# [Task instructions]
From the material beneath, pull every line with the word "DGND".
+--
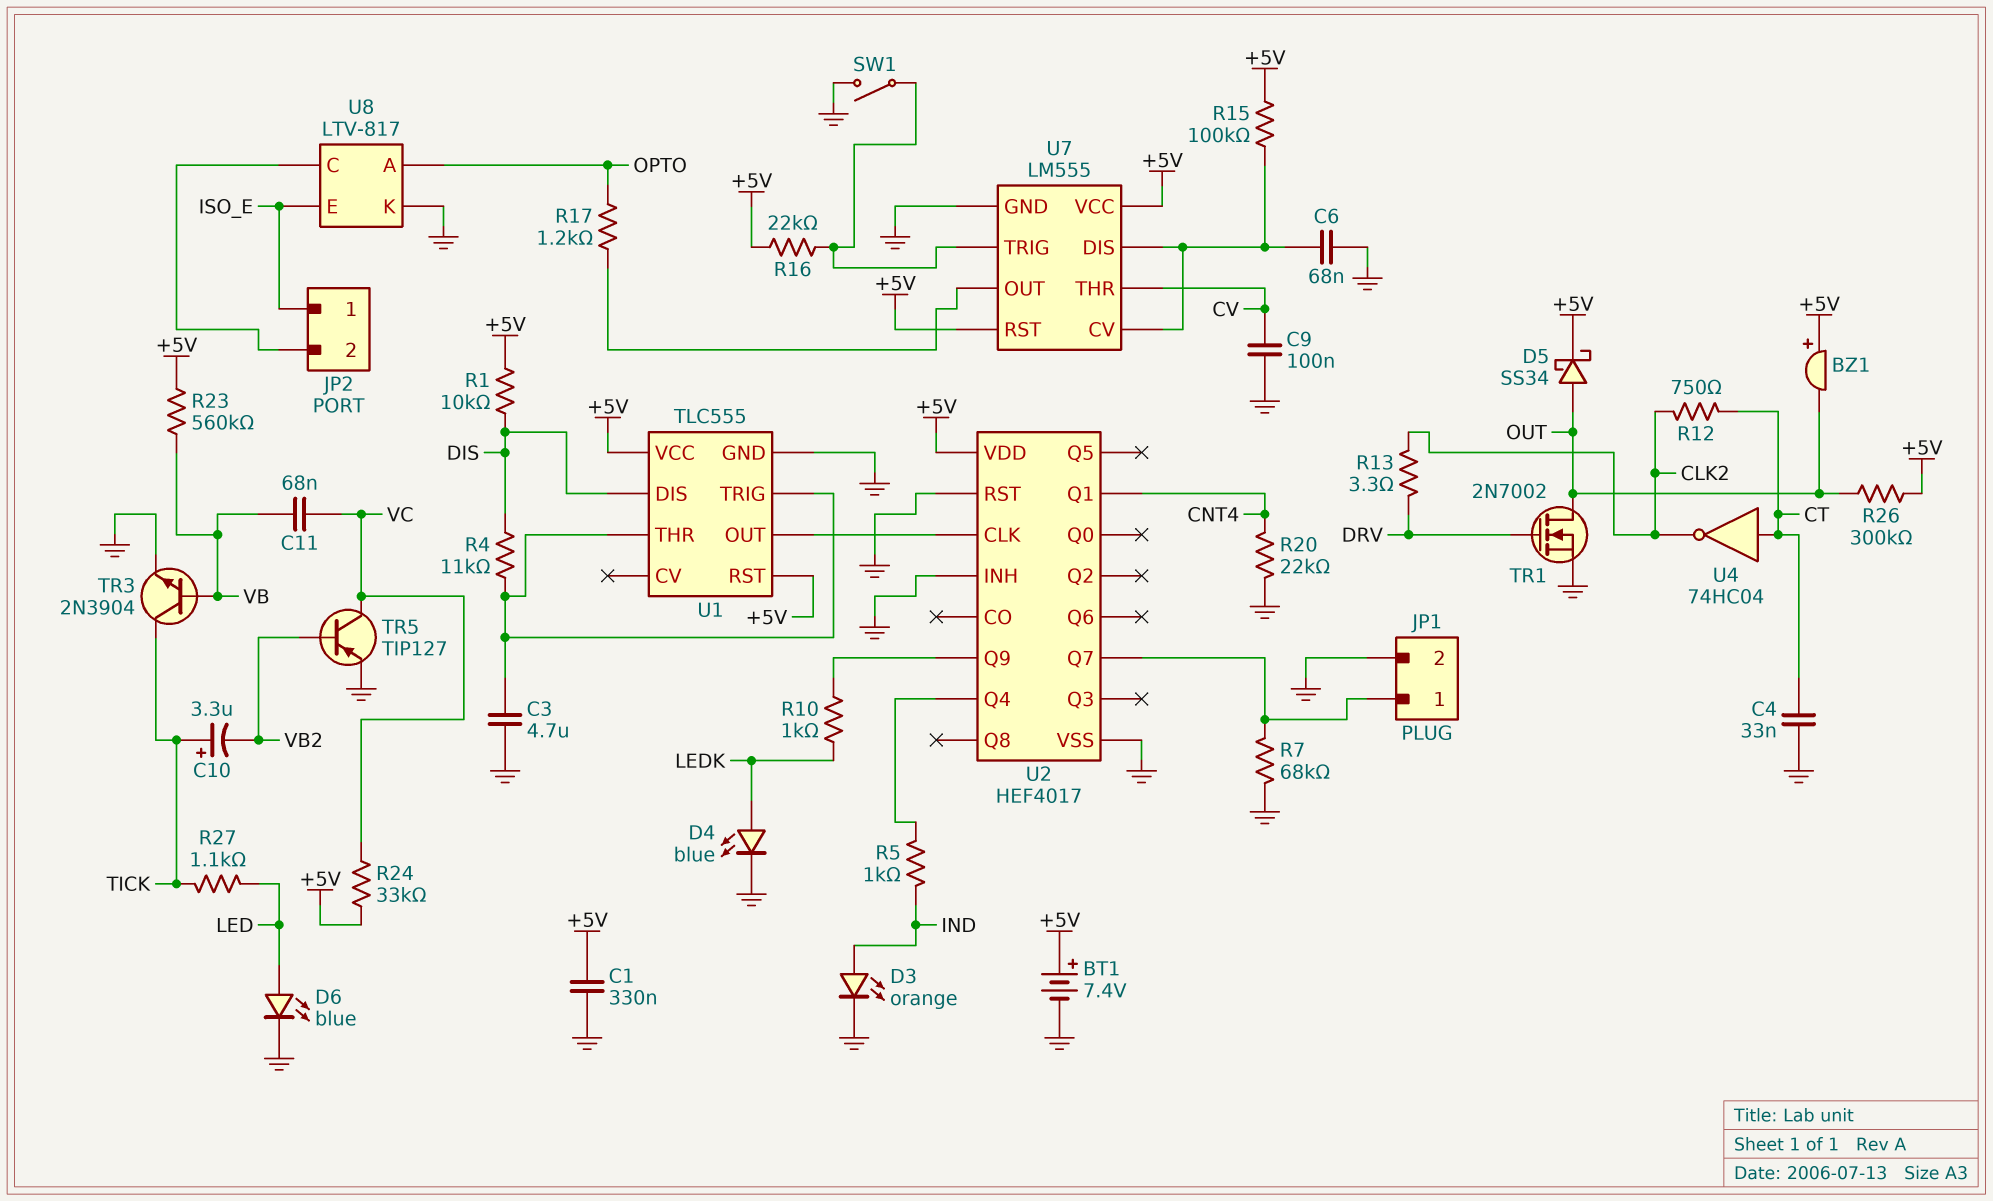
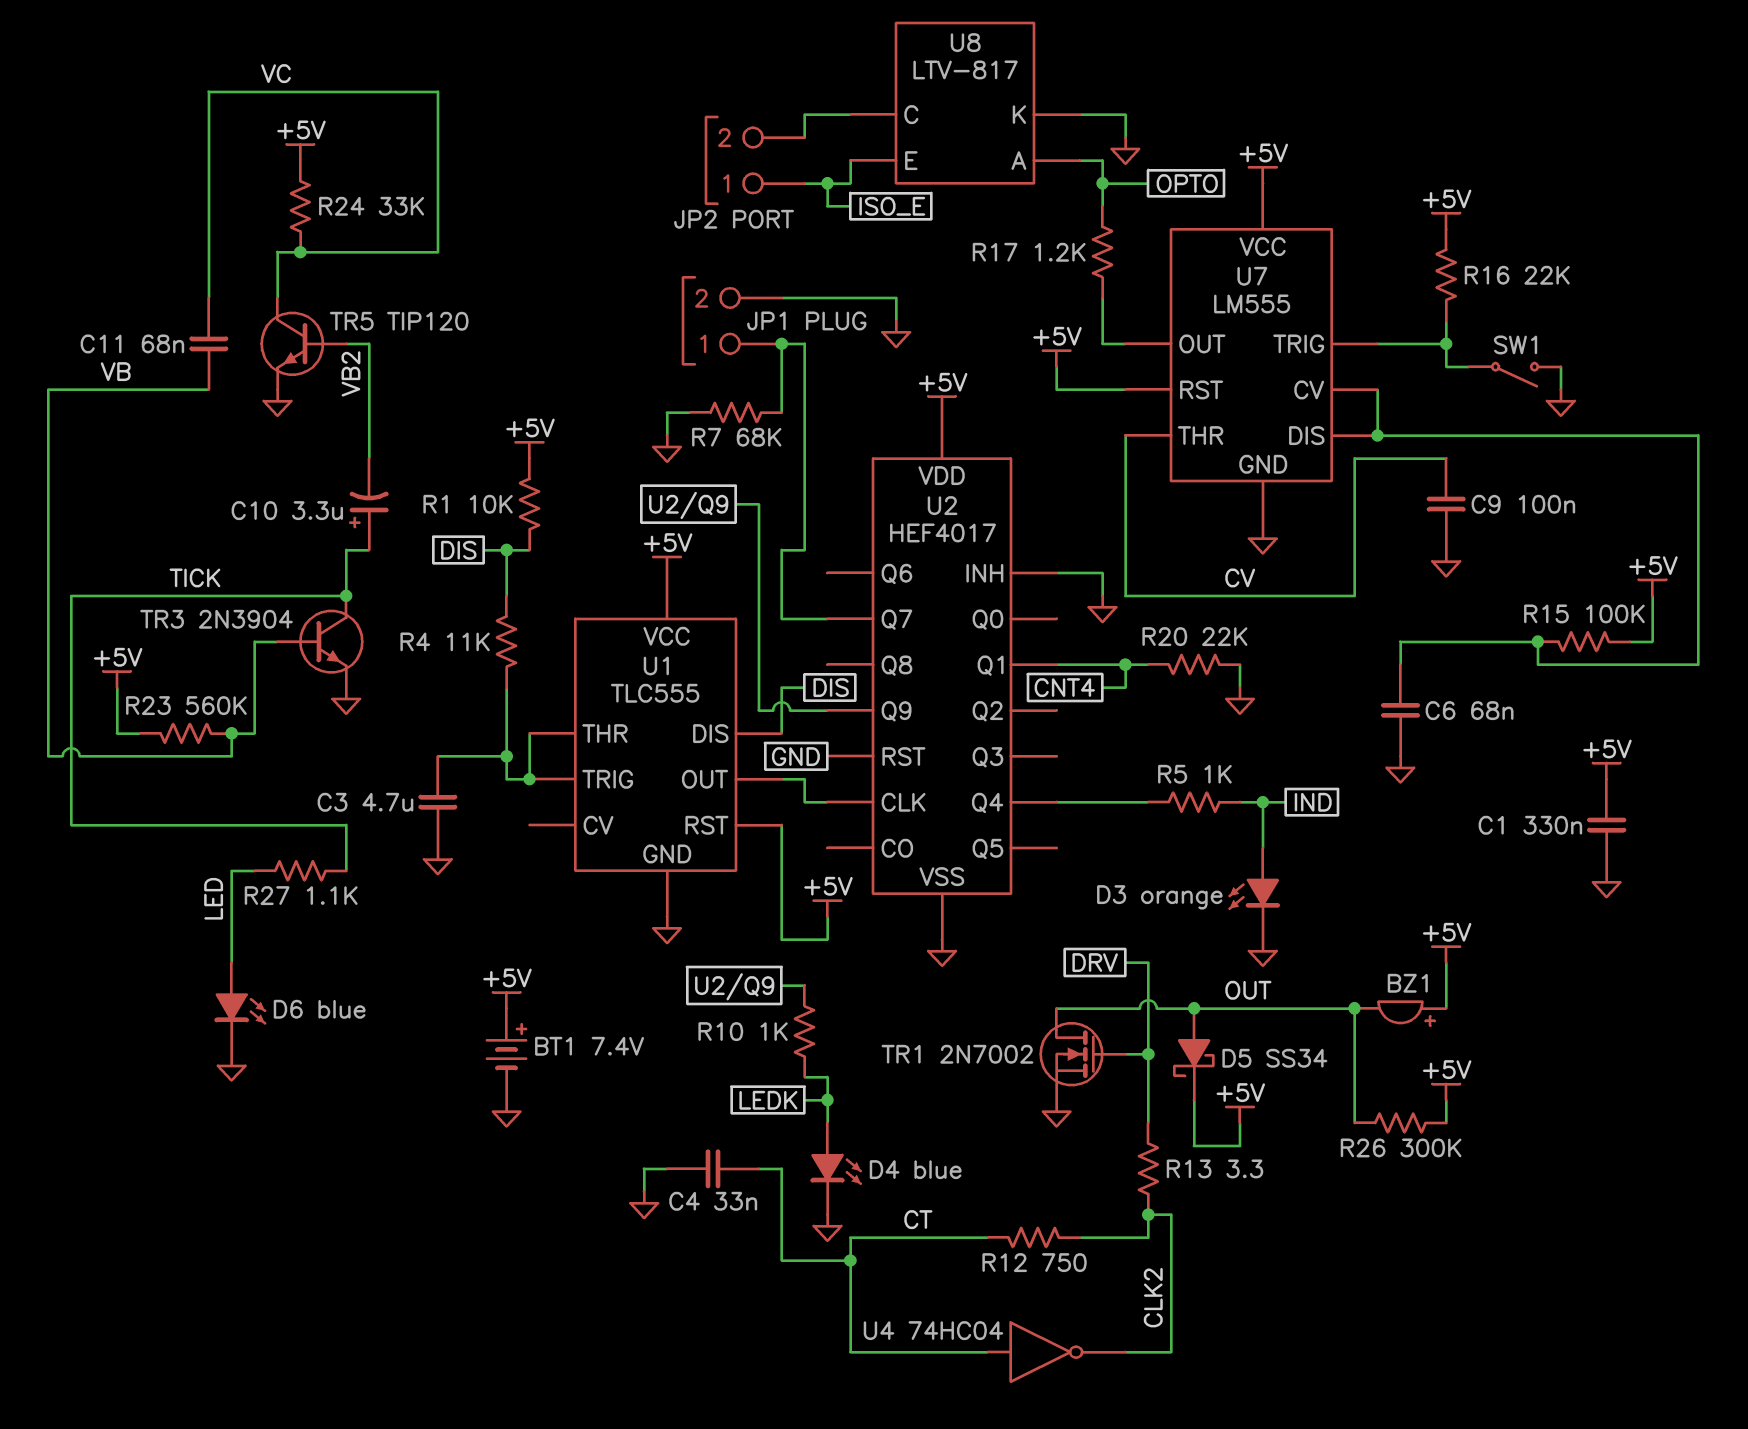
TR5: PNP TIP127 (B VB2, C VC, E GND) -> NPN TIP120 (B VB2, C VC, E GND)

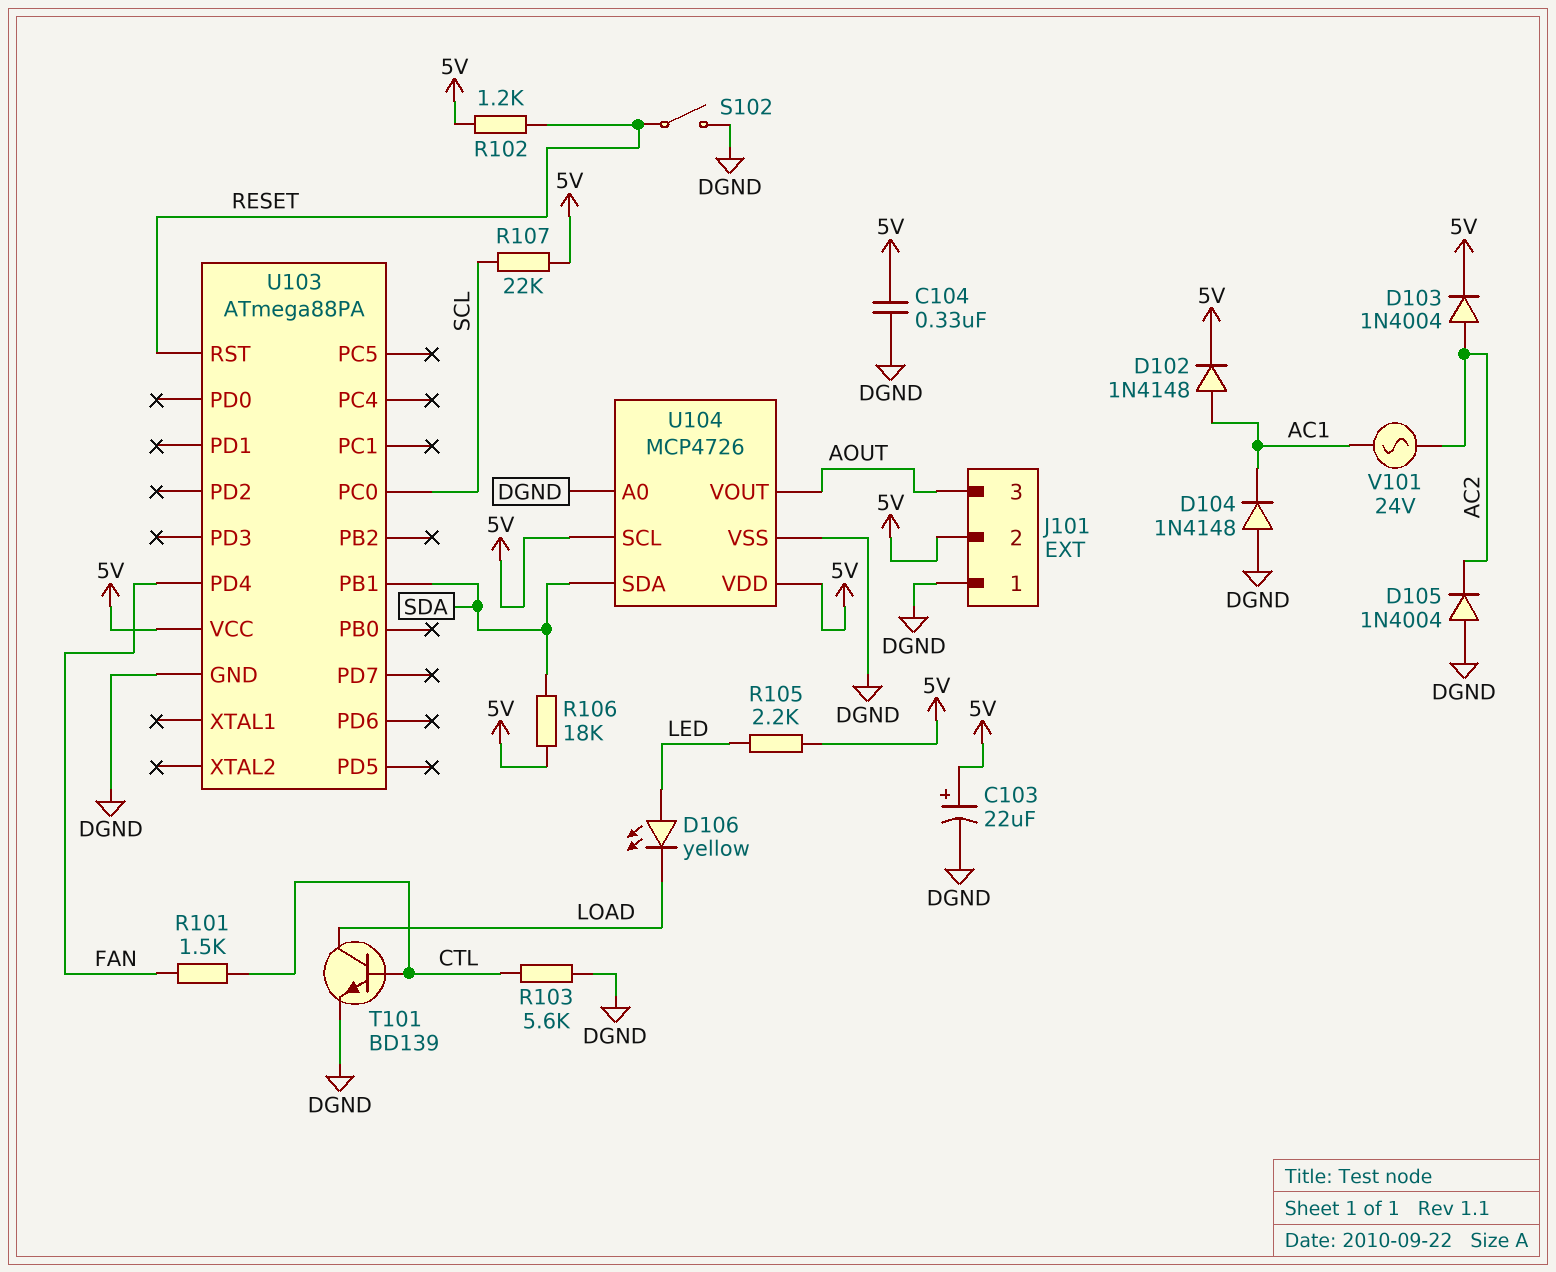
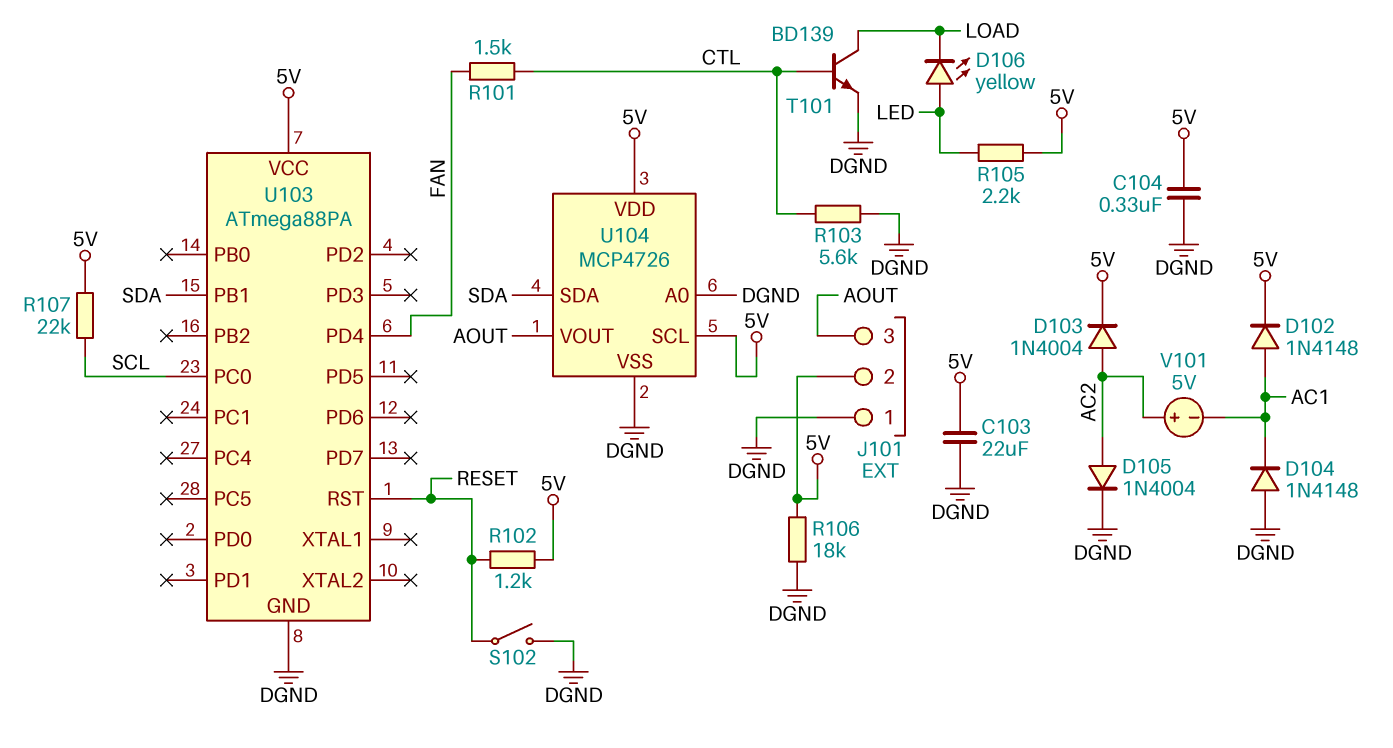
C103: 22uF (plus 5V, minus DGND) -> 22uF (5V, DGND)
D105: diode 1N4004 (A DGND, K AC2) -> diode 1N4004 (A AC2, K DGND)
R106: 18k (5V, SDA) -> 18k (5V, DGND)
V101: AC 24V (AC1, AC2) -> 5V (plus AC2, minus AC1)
+--
# [Solved problem]
C103: 22uF (plus 5V, minus DGND) -> 22uF (5V, DGND)
D105: diode 1N4004 (A DGND, K AC2) -> diode 1N4004 (A AC2, K DGND)
R106: 18k (5V, SDA) -> 18k (5V, DGND)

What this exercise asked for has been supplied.